• [Supplied material]
========
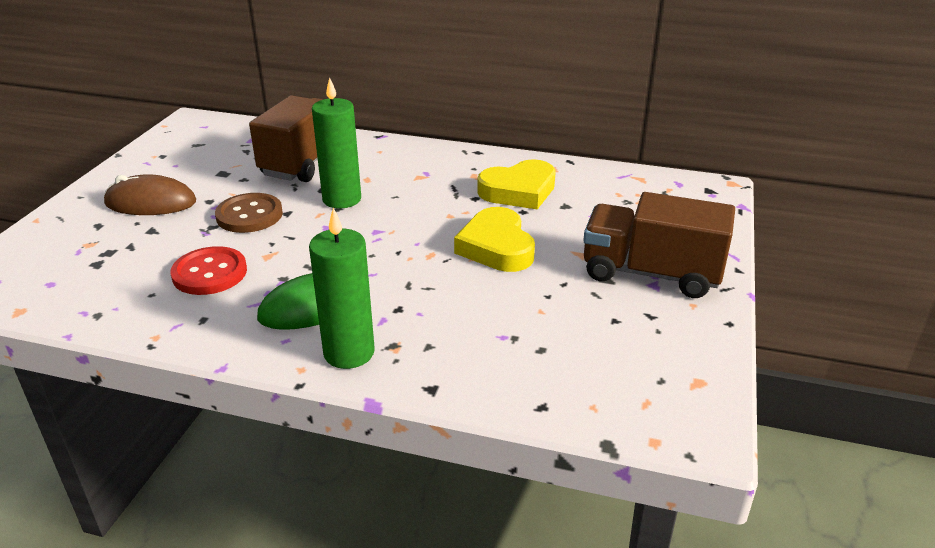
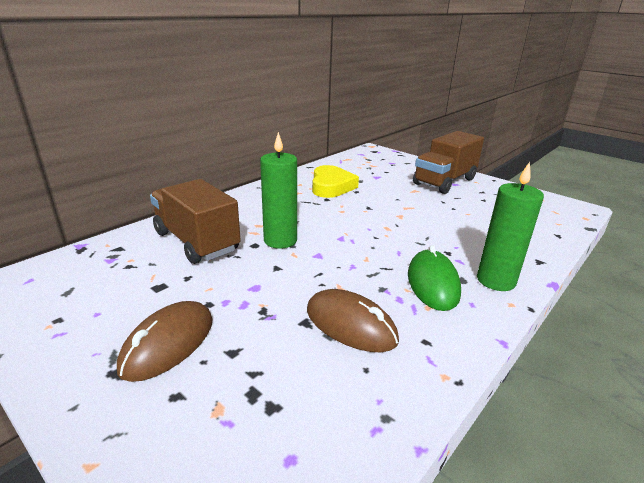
camera: 65 degrees left, 5 degrees down
(209, 273) = (350, 325): red button -> brown mouse
(249, 215) = (263, 286): brown button -> none
(496, 247) = (393, 207): yellow heart -> none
========
• [How to complete this task] Would you set down the listing exactly, omitting pictures?

• [Exercise response]
camera: 65 degrees left, 5 degrees down
(209, 273) = (350, 325): red button -> brown mouse
(249, 215) = (263, 286): brown button -> none
(496, 247) = (393, 207): yellow heart -> none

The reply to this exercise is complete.